====== Data records
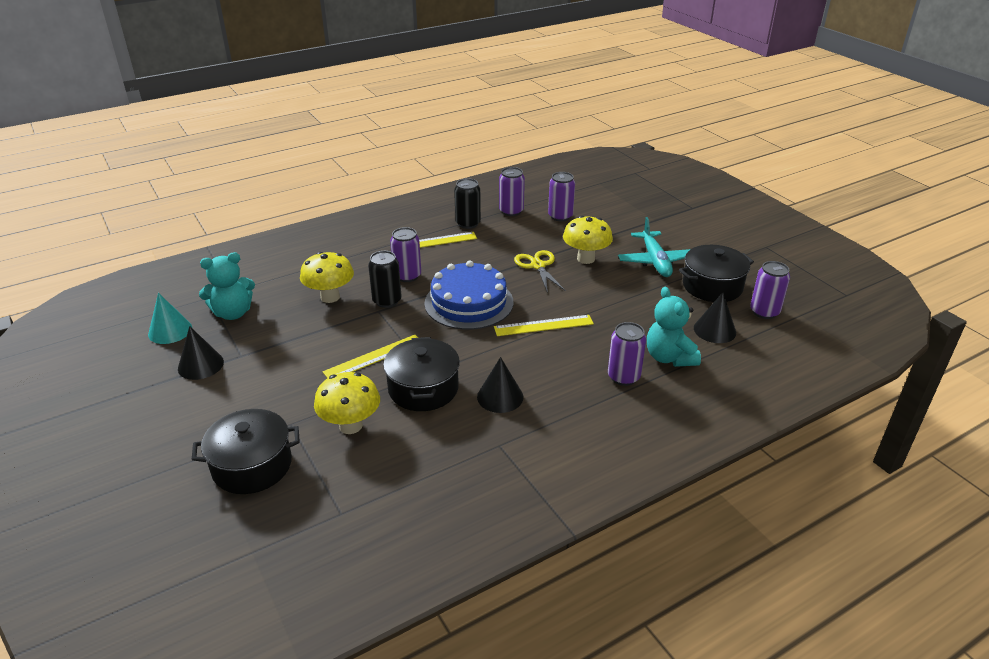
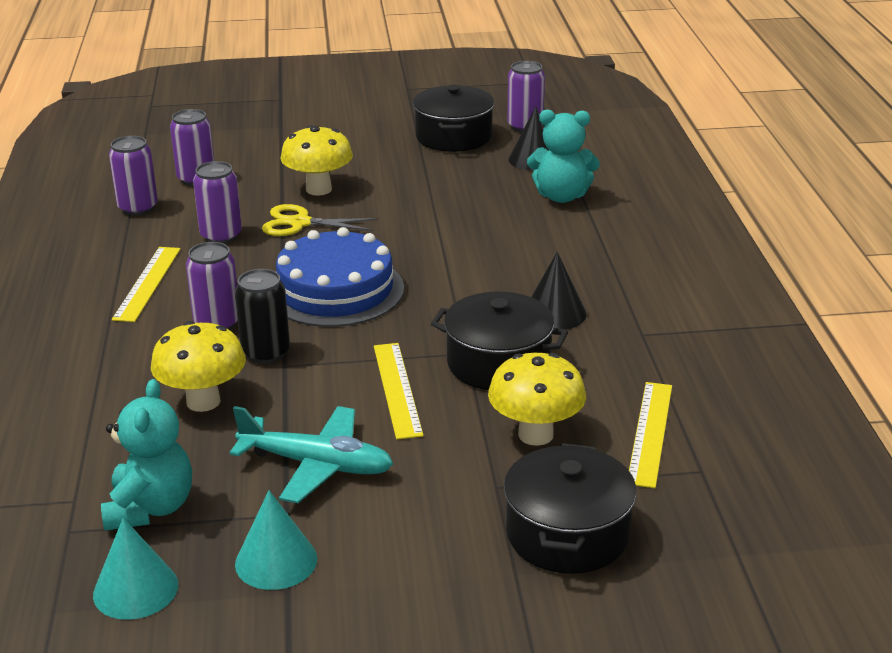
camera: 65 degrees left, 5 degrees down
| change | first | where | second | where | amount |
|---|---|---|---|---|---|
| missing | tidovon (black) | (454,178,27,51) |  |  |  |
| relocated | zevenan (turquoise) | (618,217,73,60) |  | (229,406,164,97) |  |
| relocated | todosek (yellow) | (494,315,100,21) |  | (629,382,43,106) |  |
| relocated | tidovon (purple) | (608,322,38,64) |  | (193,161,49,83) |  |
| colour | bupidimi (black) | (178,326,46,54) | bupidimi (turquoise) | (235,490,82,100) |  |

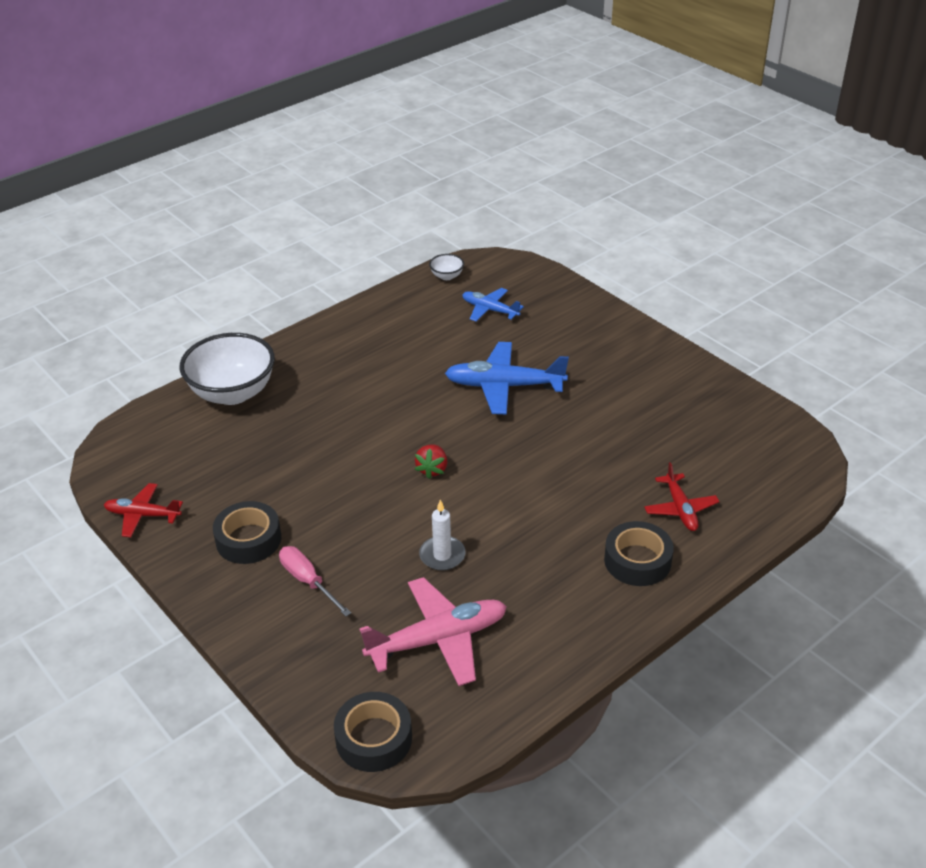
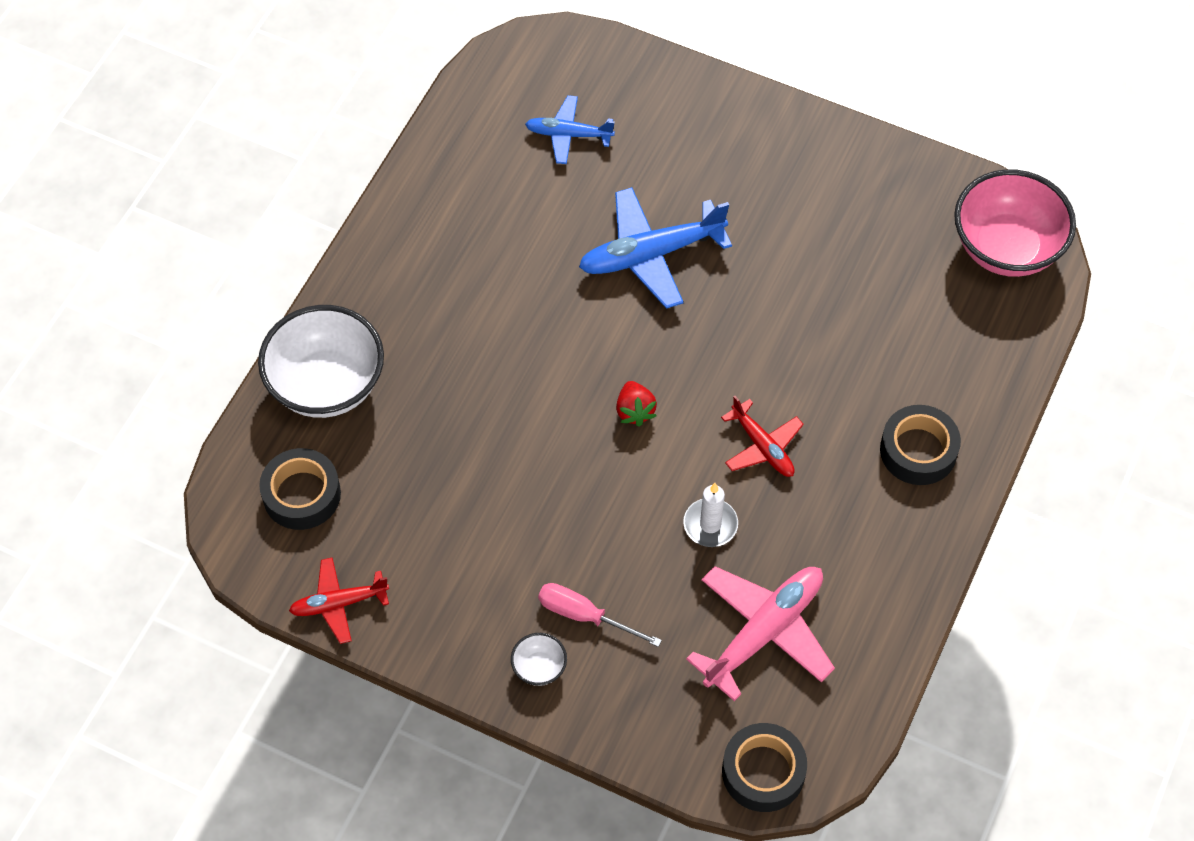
camera: 25 degrees left, 20 degrees up
| change | first | where | second | where | amount |
|---|---|---|---|---|---|
| relocated | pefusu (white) | (429,254,35,26) |  | (511,633,56,53) |  |
| relocated | zevenan (red) | (644,462,75,69) |  | (721,396,83,81) |  |
| relocated | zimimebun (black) | (213,501,68,63) |  | (259,448,82,82) |  |
| appeared |  |  | pefusu (pink) | (954,169,122,108) |  |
============
*What this task involves*
Above are the records; transcribe them exactly without the pictures.

*Response below*
camera: 65 degrees left, 5 degrees down
| change | first | where | second | where | amount |
|---|---|---|---|---|---|
| missing | tidovon (black) | (454,178,27,51) |  |  |  |
| relocated | zevenan (turquoise) | (618,217,73,60) |  | (229,406,164,97) |  |
| relocated | todosek (yellow) | (494,315,100,21) |  | (629,382,43,106) |  |
| relocated | tidovon (purple) | (608,322,38,64) |  | (193,161,49,83) |  |
| colour | bupidimi (black) | (178,326,46,54) | bupidimi (turquoise) | (235,490,82,100) |  |

camera: 25 degrees left, 20 degrees up
| change | first | where | second | where | amount |
|---|---|---|---|---|---|
| relocated | pefusu (white) | (429,254,35,26) |  | (511,633,56,53) |  |
| relocated | zevenan (red) | (644,462,75,69) |  | (721,396,83,81) |  |
| relocated | zimimebun (black) | (213,501,68,63) |  | (259,448,82,82) |  |
| appeared |  |  | pefusu (pink) | (954,169,122,108) |  |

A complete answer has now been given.